• [ABOUT THIS TASK] Locate the string "cupcake" in the records below. Copy every line where it occurs.
(Beginning of MATERIAL SHOWN)
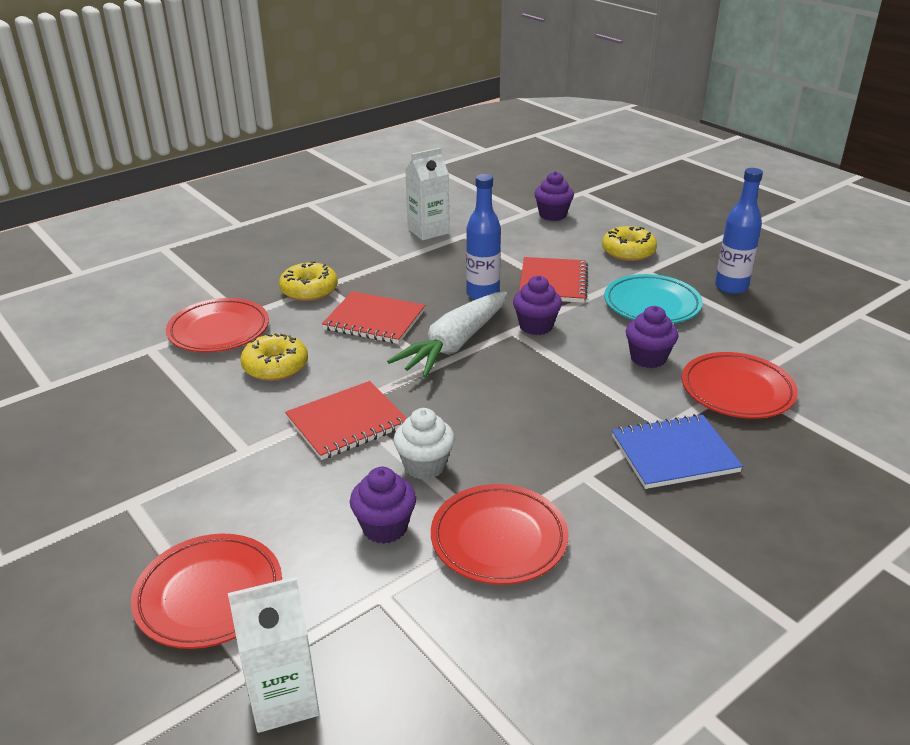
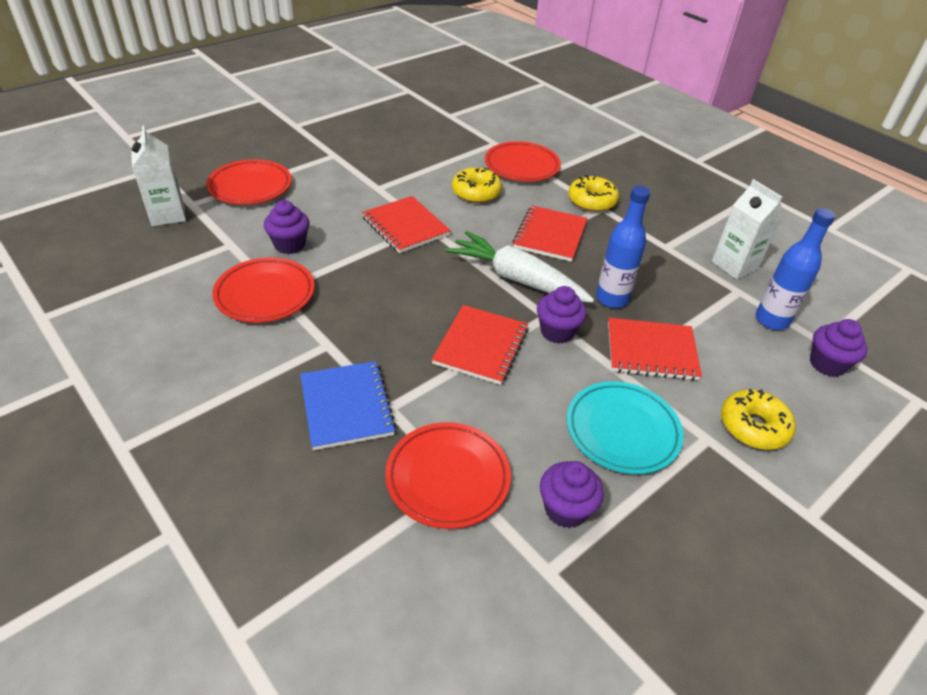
camera: 85 degrees right, 10 degrees up
(425, 466) = (351, 262): white cupcake -> none
(565, 370) = (481, 346): none -> red notebook
(648, 358) = (506, 411): purple cupcake -> purple cupcake (565, 509)
(731, 287) = (691, 524): blue bottle -> blue bottle (771, 320)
(End of MATERIAL SHOWN)
• [YOUR RESPONSE]
(425, 466) = (351, 262): white cupcake -> none
(648, 358) = (506, 411): purple cupcake -> purple cupcake (565, 509)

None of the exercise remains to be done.